= TASK OBJECTIVE =
Set down the line that contains "turquoise spoon [675,480,774,530]" and every line after it to the end of the entries, exactly as they stand and nothing more.

—————

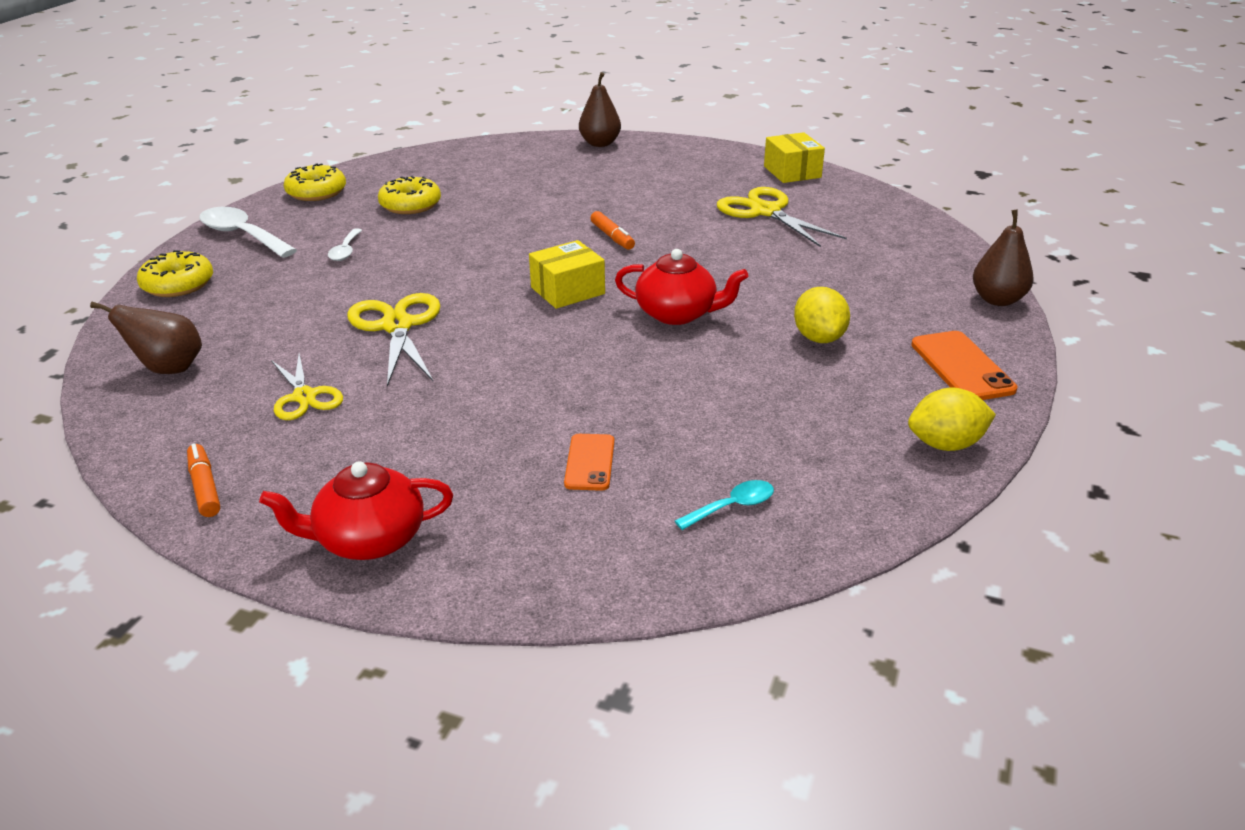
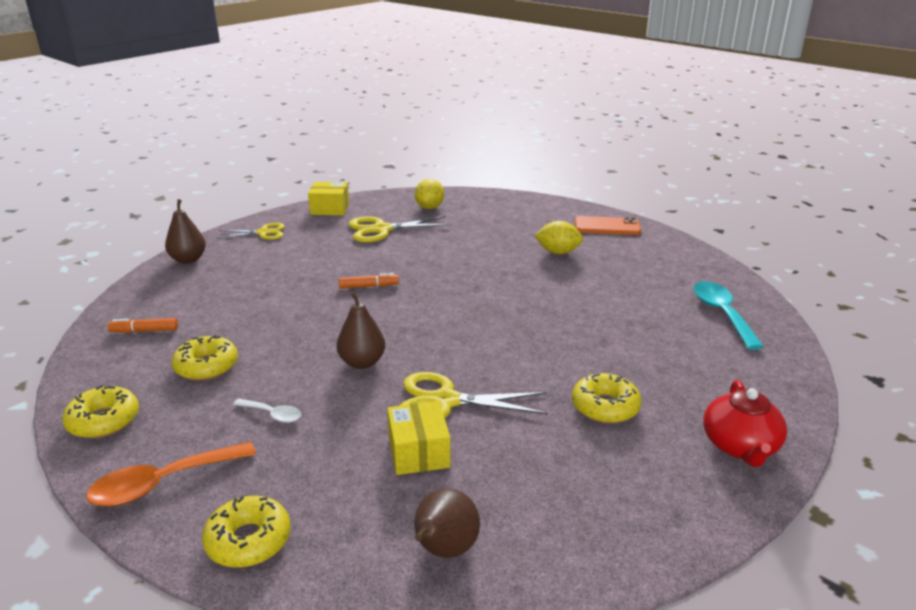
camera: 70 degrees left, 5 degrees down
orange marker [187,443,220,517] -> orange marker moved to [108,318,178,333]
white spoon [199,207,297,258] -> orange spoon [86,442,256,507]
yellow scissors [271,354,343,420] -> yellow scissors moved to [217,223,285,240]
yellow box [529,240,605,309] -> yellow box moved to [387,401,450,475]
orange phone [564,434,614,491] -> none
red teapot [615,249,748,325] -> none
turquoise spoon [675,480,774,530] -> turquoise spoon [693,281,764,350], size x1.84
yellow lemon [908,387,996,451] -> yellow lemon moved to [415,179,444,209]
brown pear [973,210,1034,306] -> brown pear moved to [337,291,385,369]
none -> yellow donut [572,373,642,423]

—————

= EXERCISE RESPONSE =
turquoise spoon [675,480,774,530] -> turquoise spoon [693,281,764,350], size x1.84
yellow lemon [908,387,996,451] -> yellow lemon moved to [415,179,444,209]
brown pear [973,210,1034,306] -> brown pear moved to [337,291,385,369]
none -> yellow donut [572,373,642,423]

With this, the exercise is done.